**PROBLEM REQUIREMENTS:** Write out, unchanged, the stretch of entries from the line containing "coordinates (543, 140)." through the line containing "gilded [508, 463]". Include both of those lines and nothing outside them.

======== RECORDS SUPPLIED ========

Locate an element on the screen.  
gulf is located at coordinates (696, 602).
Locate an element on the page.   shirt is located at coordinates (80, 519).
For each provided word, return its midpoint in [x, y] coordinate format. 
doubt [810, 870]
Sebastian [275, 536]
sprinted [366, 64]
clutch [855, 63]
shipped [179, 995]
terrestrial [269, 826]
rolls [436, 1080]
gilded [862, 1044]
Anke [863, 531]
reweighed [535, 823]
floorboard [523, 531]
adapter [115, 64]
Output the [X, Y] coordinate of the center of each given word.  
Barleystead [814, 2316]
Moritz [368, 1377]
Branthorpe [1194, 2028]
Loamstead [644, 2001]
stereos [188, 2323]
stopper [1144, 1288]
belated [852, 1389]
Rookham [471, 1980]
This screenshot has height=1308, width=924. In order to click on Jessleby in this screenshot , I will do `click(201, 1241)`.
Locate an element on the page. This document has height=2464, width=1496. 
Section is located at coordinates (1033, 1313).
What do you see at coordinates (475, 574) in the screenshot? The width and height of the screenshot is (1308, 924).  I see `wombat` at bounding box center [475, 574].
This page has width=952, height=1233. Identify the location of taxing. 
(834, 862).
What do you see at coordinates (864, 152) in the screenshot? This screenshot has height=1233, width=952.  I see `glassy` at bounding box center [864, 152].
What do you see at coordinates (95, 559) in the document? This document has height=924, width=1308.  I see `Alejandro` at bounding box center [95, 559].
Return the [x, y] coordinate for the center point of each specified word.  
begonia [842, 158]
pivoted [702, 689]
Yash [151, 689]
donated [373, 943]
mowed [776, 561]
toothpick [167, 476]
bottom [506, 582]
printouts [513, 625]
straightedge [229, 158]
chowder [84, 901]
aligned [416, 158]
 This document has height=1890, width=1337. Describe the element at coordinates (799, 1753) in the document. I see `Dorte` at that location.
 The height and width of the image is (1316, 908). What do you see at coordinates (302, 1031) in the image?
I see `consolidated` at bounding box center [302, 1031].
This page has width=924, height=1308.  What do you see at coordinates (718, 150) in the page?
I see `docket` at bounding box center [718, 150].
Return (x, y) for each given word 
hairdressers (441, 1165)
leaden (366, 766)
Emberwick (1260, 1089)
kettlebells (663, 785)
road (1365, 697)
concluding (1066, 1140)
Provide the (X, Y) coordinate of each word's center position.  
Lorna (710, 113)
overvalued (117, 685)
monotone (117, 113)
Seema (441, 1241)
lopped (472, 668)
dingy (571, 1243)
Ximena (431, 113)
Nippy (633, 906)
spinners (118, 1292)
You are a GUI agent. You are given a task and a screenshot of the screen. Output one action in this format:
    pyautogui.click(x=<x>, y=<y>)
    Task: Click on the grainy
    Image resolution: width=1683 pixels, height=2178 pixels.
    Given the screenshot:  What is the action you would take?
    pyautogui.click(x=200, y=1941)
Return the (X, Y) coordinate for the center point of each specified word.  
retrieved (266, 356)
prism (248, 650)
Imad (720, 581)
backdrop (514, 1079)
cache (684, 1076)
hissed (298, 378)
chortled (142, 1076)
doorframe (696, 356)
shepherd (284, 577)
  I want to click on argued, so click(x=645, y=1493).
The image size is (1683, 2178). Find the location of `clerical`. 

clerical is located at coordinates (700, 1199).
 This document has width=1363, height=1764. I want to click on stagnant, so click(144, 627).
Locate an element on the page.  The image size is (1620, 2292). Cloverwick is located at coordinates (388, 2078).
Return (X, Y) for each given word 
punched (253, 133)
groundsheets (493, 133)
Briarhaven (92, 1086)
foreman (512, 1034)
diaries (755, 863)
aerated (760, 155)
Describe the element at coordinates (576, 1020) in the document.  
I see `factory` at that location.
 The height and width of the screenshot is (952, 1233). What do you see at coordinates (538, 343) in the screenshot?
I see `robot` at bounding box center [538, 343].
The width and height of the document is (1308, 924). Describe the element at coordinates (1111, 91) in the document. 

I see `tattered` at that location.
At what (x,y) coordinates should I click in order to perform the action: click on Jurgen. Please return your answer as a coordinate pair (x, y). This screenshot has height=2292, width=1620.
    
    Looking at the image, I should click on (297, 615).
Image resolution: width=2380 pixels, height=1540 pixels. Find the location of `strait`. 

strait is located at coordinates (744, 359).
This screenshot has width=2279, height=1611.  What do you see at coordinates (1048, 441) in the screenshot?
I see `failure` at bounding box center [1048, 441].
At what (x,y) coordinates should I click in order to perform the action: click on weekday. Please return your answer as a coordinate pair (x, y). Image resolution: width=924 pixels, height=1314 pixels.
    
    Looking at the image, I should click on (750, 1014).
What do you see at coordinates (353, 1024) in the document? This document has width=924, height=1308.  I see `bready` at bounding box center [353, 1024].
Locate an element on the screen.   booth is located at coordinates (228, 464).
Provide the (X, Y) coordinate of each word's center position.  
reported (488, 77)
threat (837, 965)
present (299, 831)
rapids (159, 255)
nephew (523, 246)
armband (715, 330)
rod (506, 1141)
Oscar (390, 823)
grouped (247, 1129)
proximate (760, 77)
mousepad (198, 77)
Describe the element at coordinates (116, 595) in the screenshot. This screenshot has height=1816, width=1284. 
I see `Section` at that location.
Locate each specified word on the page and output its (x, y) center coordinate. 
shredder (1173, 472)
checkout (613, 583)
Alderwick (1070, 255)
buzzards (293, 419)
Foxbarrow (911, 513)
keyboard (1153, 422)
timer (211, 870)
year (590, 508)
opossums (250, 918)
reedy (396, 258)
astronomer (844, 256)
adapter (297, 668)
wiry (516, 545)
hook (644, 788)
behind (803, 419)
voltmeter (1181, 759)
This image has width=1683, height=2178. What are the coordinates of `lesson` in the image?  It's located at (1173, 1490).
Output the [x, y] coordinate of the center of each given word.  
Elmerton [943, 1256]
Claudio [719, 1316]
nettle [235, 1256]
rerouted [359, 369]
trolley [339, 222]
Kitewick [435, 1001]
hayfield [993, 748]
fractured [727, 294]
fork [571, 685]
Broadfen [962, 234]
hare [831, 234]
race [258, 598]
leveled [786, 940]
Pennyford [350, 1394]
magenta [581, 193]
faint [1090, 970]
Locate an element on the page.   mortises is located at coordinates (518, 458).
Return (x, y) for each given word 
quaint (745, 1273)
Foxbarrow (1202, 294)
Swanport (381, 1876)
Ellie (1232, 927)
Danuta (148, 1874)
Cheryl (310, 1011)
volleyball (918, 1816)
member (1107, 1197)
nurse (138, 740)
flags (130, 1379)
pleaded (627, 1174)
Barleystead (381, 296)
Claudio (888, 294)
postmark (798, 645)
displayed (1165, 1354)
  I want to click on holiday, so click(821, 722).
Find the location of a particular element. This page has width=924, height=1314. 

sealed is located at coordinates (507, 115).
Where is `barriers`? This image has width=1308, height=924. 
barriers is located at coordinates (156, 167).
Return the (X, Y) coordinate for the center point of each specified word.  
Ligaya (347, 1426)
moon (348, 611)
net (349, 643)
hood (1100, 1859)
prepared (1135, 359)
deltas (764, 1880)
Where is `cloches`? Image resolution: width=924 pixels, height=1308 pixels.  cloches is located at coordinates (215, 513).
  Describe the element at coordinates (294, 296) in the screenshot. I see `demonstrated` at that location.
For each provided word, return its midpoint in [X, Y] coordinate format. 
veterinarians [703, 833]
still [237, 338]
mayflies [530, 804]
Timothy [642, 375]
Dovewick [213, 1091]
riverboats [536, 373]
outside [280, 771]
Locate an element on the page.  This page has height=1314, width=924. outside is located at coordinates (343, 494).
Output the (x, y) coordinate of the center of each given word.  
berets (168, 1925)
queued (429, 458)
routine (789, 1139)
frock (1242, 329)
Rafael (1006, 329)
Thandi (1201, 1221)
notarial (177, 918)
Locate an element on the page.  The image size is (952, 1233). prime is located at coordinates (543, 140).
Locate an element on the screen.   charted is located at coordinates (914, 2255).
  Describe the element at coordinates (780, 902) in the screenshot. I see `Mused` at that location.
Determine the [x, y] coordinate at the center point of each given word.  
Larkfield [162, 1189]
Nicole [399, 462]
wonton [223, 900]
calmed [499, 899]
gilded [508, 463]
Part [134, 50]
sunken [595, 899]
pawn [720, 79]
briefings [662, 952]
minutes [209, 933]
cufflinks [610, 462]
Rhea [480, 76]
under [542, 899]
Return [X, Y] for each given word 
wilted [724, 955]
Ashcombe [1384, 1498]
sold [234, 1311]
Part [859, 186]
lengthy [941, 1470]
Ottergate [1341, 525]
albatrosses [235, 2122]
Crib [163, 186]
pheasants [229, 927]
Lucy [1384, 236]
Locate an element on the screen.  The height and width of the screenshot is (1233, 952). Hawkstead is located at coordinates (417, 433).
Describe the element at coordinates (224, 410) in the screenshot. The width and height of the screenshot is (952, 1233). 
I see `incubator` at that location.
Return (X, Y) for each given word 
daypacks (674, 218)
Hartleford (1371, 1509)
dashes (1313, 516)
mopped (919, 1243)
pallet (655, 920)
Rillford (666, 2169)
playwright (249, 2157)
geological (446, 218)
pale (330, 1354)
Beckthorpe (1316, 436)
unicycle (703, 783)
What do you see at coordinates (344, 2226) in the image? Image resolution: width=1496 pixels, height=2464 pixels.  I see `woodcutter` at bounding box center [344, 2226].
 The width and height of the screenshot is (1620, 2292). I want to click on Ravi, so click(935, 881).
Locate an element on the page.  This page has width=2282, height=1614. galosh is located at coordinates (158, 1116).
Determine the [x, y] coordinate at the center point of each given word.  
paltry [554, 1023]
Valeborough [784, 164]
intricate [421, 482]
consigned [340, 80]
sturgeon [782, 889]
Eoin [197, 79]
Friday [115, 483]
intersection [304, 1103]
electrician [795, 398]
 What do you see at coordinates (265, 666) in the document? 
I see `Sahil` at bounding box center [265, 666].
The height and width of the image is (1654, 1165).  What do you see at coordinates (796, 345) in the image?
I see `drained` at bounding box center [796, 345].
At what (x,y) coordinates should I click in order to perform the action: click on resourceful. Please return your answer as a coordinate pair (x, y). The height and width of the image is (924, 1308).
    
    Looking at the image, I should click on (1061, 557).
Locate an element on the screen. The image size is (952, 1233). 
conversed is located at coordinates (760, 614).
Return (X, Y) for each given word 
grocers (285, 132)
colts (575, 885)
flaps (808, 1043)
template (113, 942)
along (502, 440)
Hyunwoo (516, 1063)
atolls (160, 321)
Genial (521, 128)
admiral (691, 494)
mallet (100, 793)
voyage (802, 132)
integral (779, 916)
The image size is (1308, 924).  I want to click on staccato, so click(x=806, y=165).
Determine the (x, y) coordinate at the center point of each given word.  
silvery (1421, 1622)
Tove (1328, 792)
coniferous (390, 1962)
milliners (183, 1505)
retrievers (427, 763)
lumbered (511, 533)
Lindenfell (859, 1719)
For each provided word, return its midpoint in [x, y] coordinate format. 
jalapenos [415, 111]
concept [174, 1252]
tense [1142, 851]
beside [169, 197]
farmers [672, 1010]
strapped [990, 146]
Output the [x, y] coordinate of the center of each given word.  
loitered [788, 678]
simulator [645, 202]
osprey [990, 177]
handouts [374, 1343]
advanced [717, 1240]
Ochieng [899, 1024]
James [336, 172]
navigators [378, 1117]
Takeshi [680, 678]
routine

========

**ANSWER FOR THIS EXERCISE:**
Locate an element on the page.  The image size is (952, 1233). prime is located at coordinates (543, 140).
Locate an element on the screen.   charted is located at coordinates (914, 2255).
  Describe the element at coordinates (780, 902) in the screenshot. I see `Mused` at that location.
Determine the [x, y] coordinate at the center point of each given word.  
Larkfield [162, 1189]
Nicole [399, 462]
wonton [223, 900]
calmed [499, 899]
gilded [508, 463]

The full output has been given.